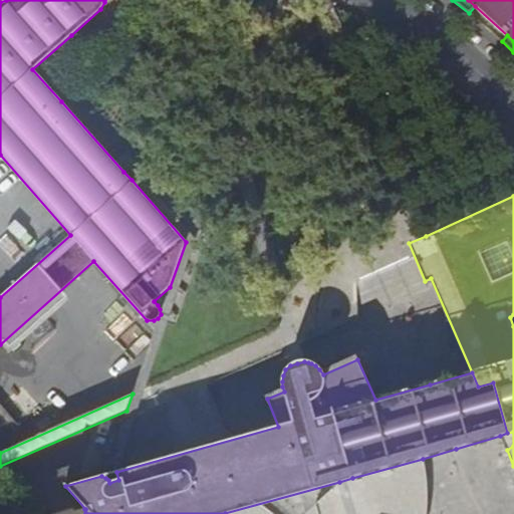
[(500,436),(507,450),(513,446),(513,432),(507,433),(500,436)]
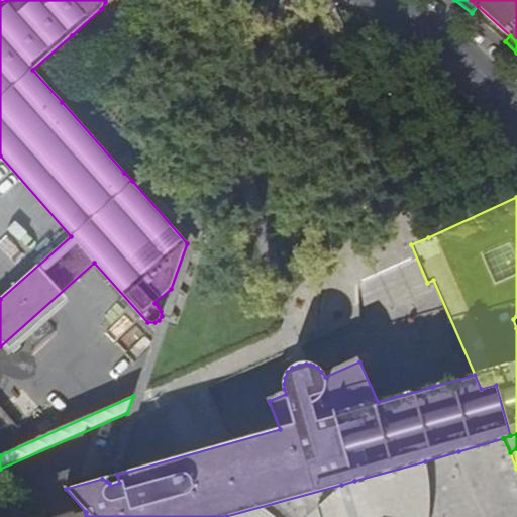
[(430,490),(425,461),(354,481),(341,485),(317,507),(320,516),(428,516),(418,493),(430,490)]
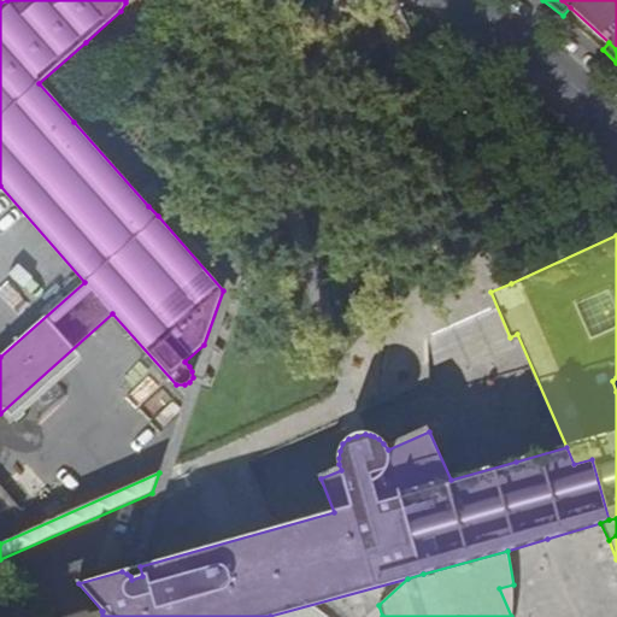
[(499,588),(511,616),(512,616),(513,598),(513,585),(499,588)]
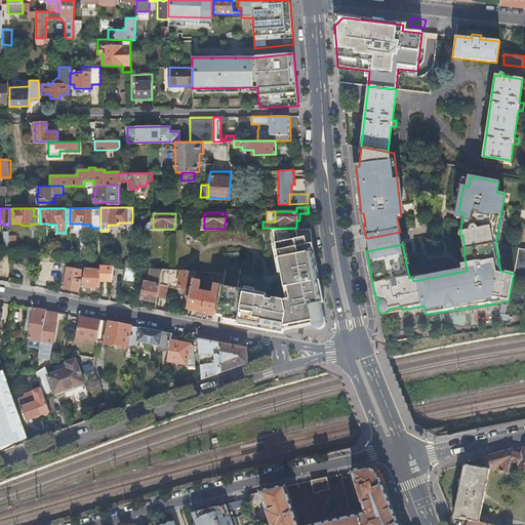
[(193,228),(193,229),(204,229),(204,219),(200,220),(197,221),(196,225),(196,228),(193,228)]
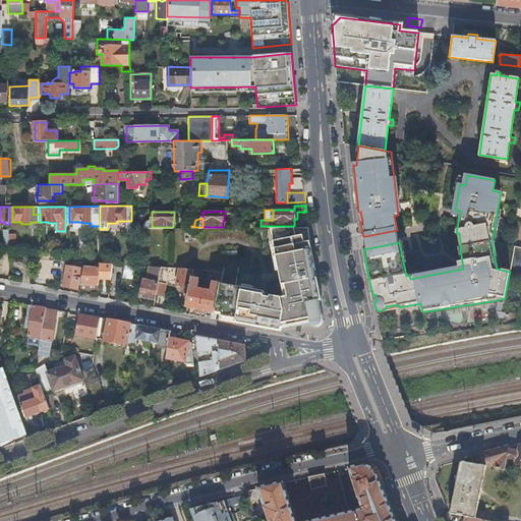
[(265,291),(220,283),(220,284),(219,291),(215,312),(221,313),(220,320),(280,331),(280,327),(310,322),(310,324),(313,326),(314,327),(317,327),(320,326),(321,325),(322,323),(322,321),(322,317),(320,315),(317,314),(315,301),(321,300),(319,289),(316,279),(314,279),(314,276),(314,274),(312,272),(315,271),(309,242),(308,226),(294,226),(271,226),(284,297),(281,298),(264,294),(265,291)]
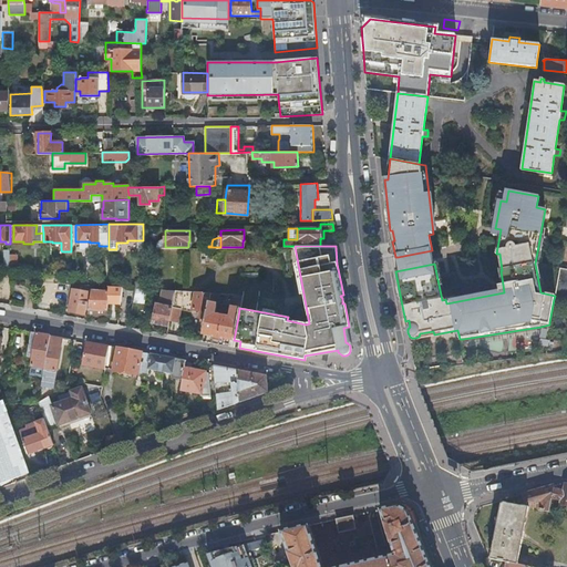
[(432,250),(398,257),(401,270),(434,264),(432,250)]
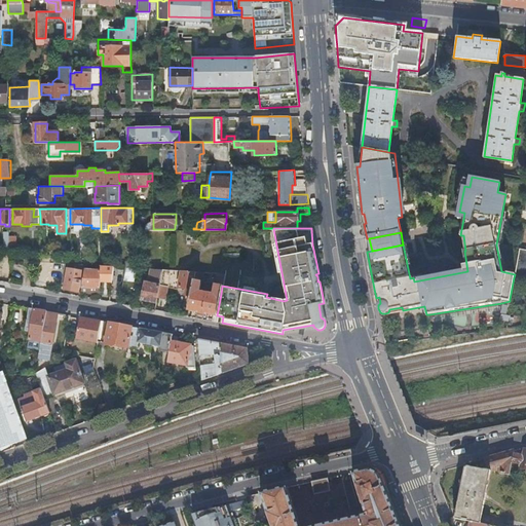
[(525,279),(525,249),(521,248),(520,248),(518,255),(516,269),(515,274),(514,277),(525,279)]
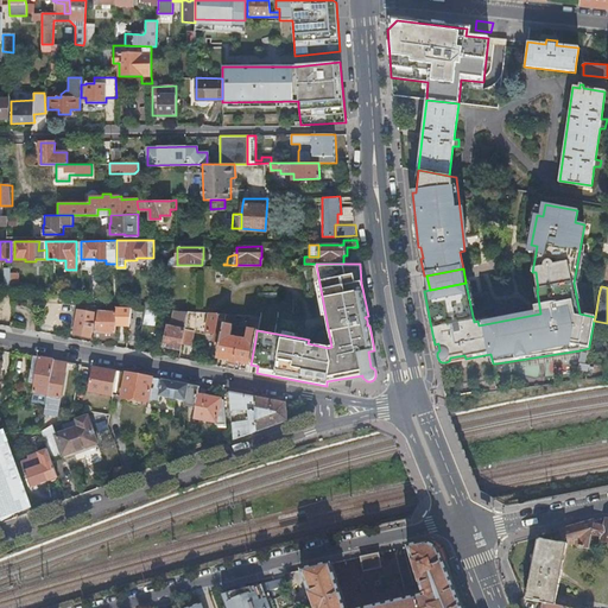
[(75,333),(92,336),(97,305),(80,304),(75,333)]
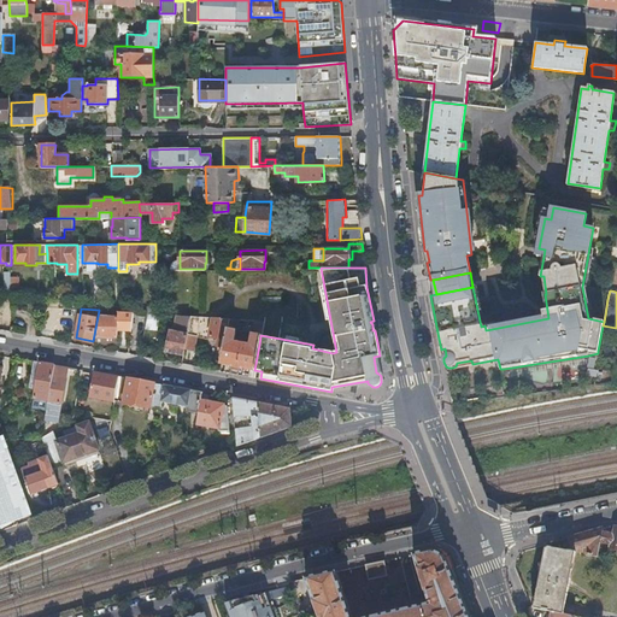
[(117,328),(131,329),(134,311),(118,311),(118,317),(117,328)]
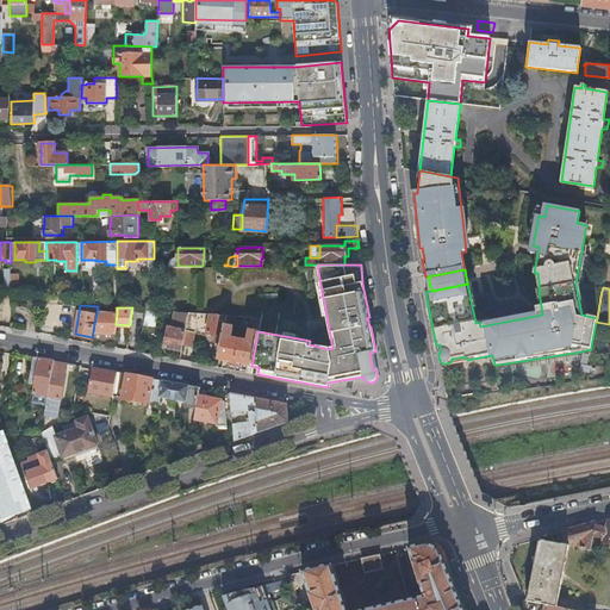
[(147,309),(144,325),(156,325),(157,310),(151,310),(151,309),(147,309)]
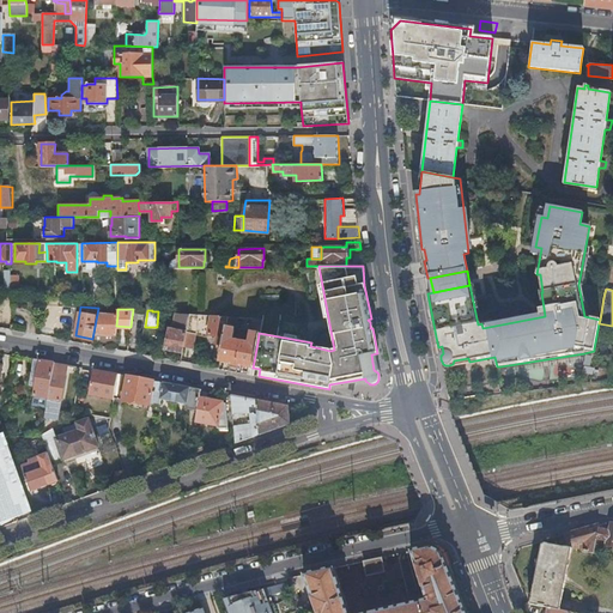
[(116,334),(116,326),(117,315),(99,313),(96,333),(116,334)]
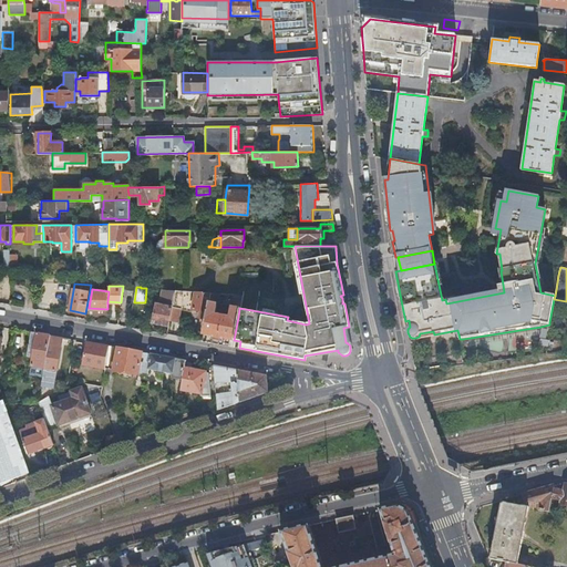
[(172,307),(175,290),(163,289),(161,307),(160,307),(156,321),(160,322),(158,326),(168,328),(169,321),(172,307)]
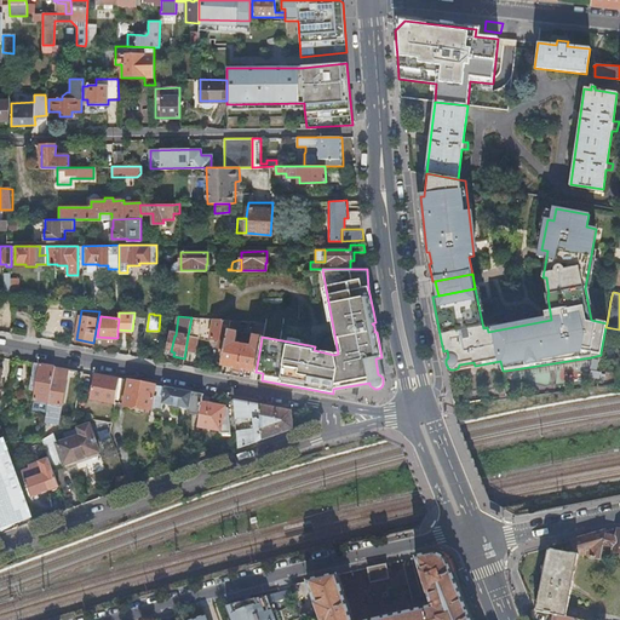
[(223,361),(230,320),(216,319),(202,317),(191,317),(188,336),(197,338),(197,336),(211,338),(219,339),(217,348),(218,348),(217,360),(223,361)]
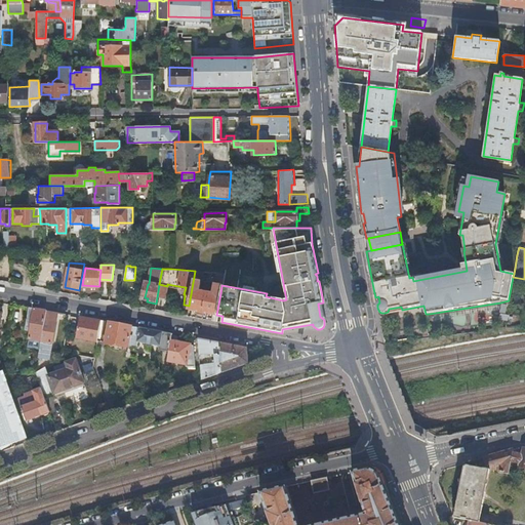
[(221,286),(221,285),(224,275),(217,273),(215,284),(213,284),(213,286),(211,285),(211,288),(213,288),(212,291),(209,292),(209,291),(208,290),(207,290),(206,289),(205,289),(204,289),(203,290),(202,290),(201,291),(199,289),(201,282),(200,281),(200,280),(200,279),(203,278),(204,271),(195,271),(189,306),(188,310),(197,311),(196,314),(207,316),(208,313),(212,314),(211,317),(211,320),(215,320),(216,315),(220,293),(221,286)]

---

▶ **WORK ORDER**
You need to copy every entry exactly, taking out only the pictures.

▶ **OUTPUT BELOW**
[(500,436),(507,450),(513,446),(513,432),(507,433),(500,436)]
[(430,490),(425,461),(354,481),(341,485),(317,507),(320,516),(428,516),(418,493),(430,490)]
[(499,588),(511,616),(512,616),(513,598),(513,585),(499,588)]
[(193,228),(193,229),(204,229),(204,219),(200,220),(197,221),(196,225),(196,228),(193,228)]
[(265,291),(220,283),(220,284),(219,291),(215,312),(221,313),(220,320),(280,331),(280,327),(310,322),(310,324),(313,326),(314,327),(317,327),(320,326),(321,325),(322,323),(322,321),(322,317),(320,315),(317,314),(315,301),(321,300),(319,289),(316,279),(314,279),(314,276),(314,274),(312,272),(315,271),(309,242),(308,226),(294,226),(271,226),(284,297),(281,298),(264,294),(265,291)]
[(432,250),(398,257),(401,270),(434,264),(432,250)]
[(525,279),(525,249),(521,248),(520,248),(518,255),(516,269),(515,274),(514,277),(525,279)]
[(75,333),(92,336),(97,305),(80,304),(75,333)]
[(117,328),(131,329),(134,311),(118,311),(118,317),(117,328)]
[(147,309),(144,325),(156,325),(157,310),(151,310),(151,309),(147,309)]
[(116,334),(116,326),(117,315),(99,313),(96,333),(116,334)]
[(172,307),(175,290),(163,289),(161,307),(160,307),(156,321),(160,322),(158,326),(168,328),(169,321),(172,307)]
[(223,361),(230,320),(216,319),(202,317),(191,317),(188,336),(197,338),(197,336),(211,338),(219,339),(217,348),(218,348),(217,360),(223,361)]
[(221,286),(221,285),(224,275),(217,273),(215,284),(213,284),(213,286),(211,285),(211,288),(213,288),(212,291),(209,292),(209,291),(208,290),(207,290),(206,289),(205,289),(204,289),(203,290),(202,290),(201,291),(199,289),(201,282),(200,281),(200,280),(200,279),(203,278),(204,271),(195,271),(189,306),(188,310),(197,311),(196,314),(207,316),(208,313),(212,314),(211,317),(211,320),(215,320),(216,315),(220,293),(221,286)]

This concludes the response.